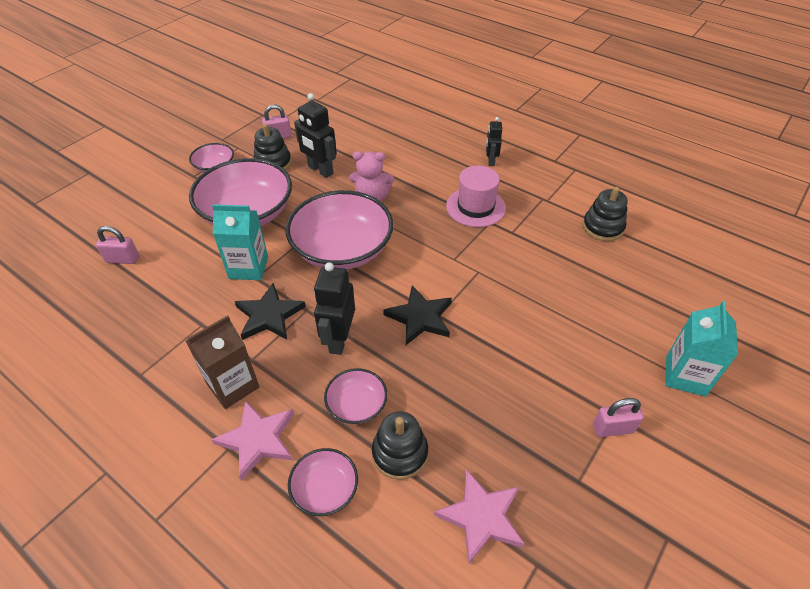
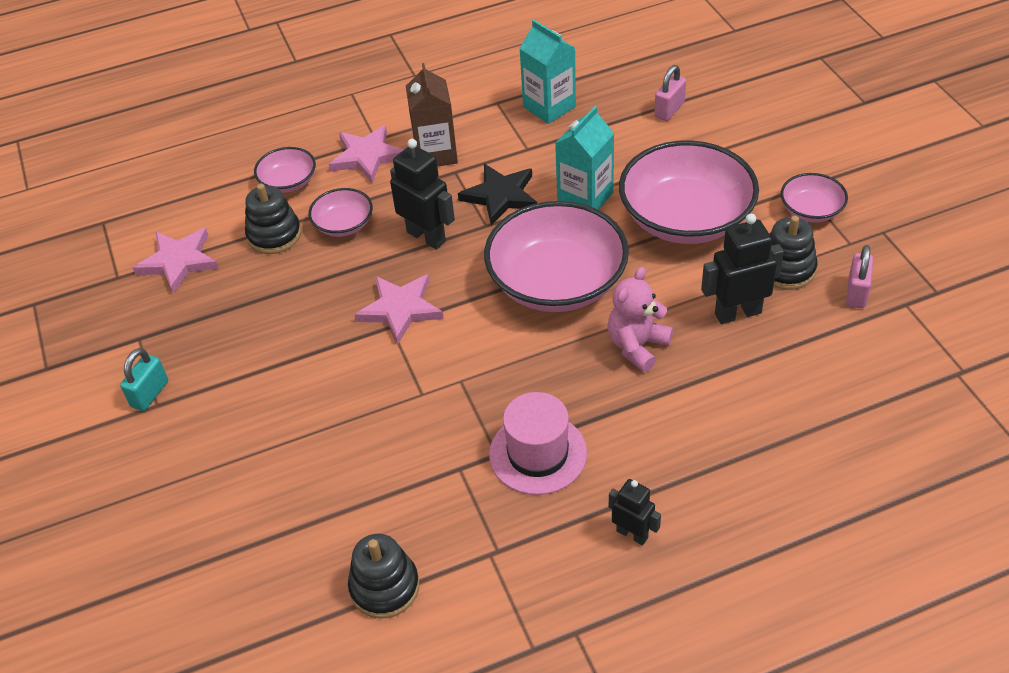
camera: 125 degrees right, 0 degrees up
(420, 317) = (400, 309): black star -> pink star
(612, 428) = (150, 394): pink padlock -> turquoise padlock
(685, 376) = (130, 499): turquoise carton -> turquoise carton (549, 107)

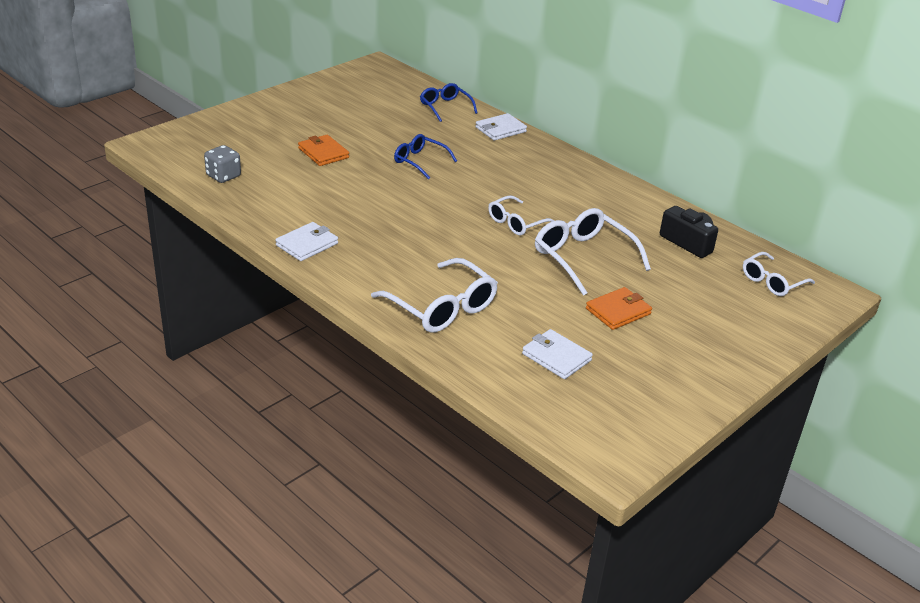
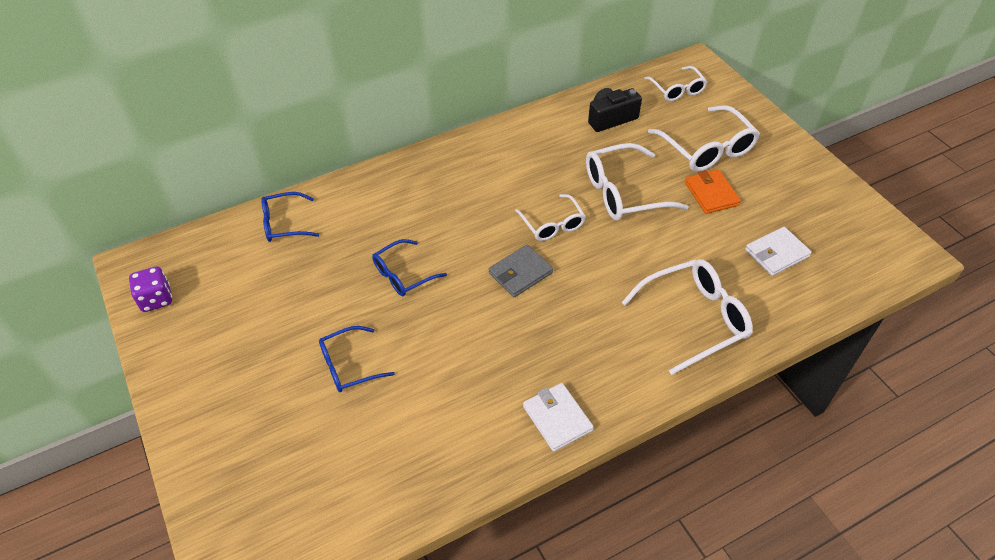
camera: 70 degrees left, 15 degrees up
(223, 176) = (369, 490): grey dice -> none
(323, 153) = (349, 366): orange wallet -> blue glasses
(351, 77) = (156, 299): none -> purple dice
(449, 213) = (520, 273): none -> grey wallet
(500, 129) = (358, 189): white wallet -> none
(687, 306) = (707, 149): none -> white glasses

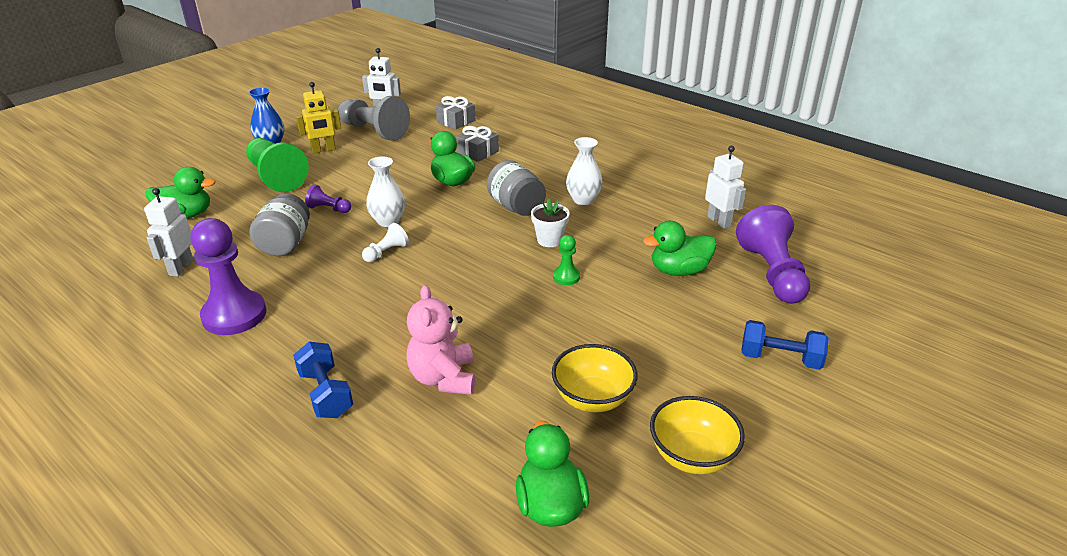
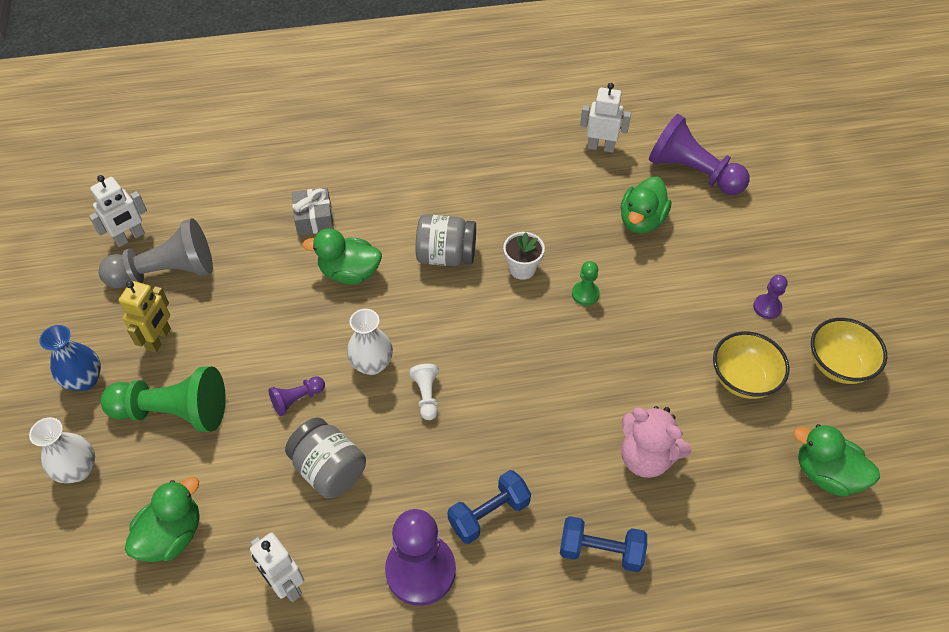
camera: 50 degrees left, 20 degrees up
(456, 121) = (227, 194): grey gift -> none
(583, 200) = (482, 203): white vase -> white vase (78, 469)
(692, 378) = (767, 307): none -> purple pawn
(780, 359) = (785, 246): blue dumbbell -> blue dumbbell (489, 514)

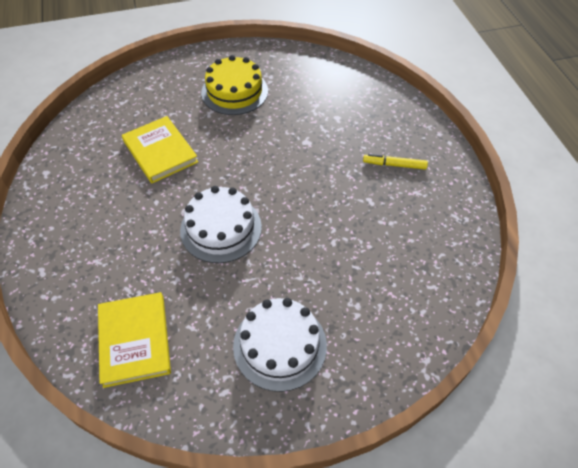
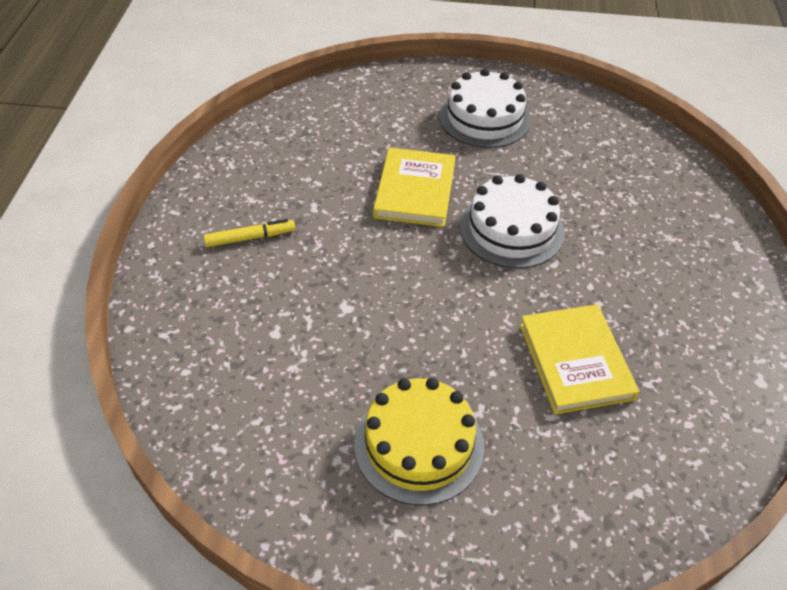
camera: 160 degrees left, 5 degrees down
(135, 340) = (625, 157): yellow book -> yellow book (415, 190)
(394, 165) = (250, 237): yellow marker -> yellow marker turned 45 degrees counterclockwise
#####
DIRECTIONS FOR THIS TASK
Check every line of the data, and copy the ones that contain "turquoise".

YOUR SOLUTION
(612, 428) = (150, 394): pink padlock -> turquoise padlock
(685, 376) = (130, 499): turquoise carton -> turquoise carton (549, 107)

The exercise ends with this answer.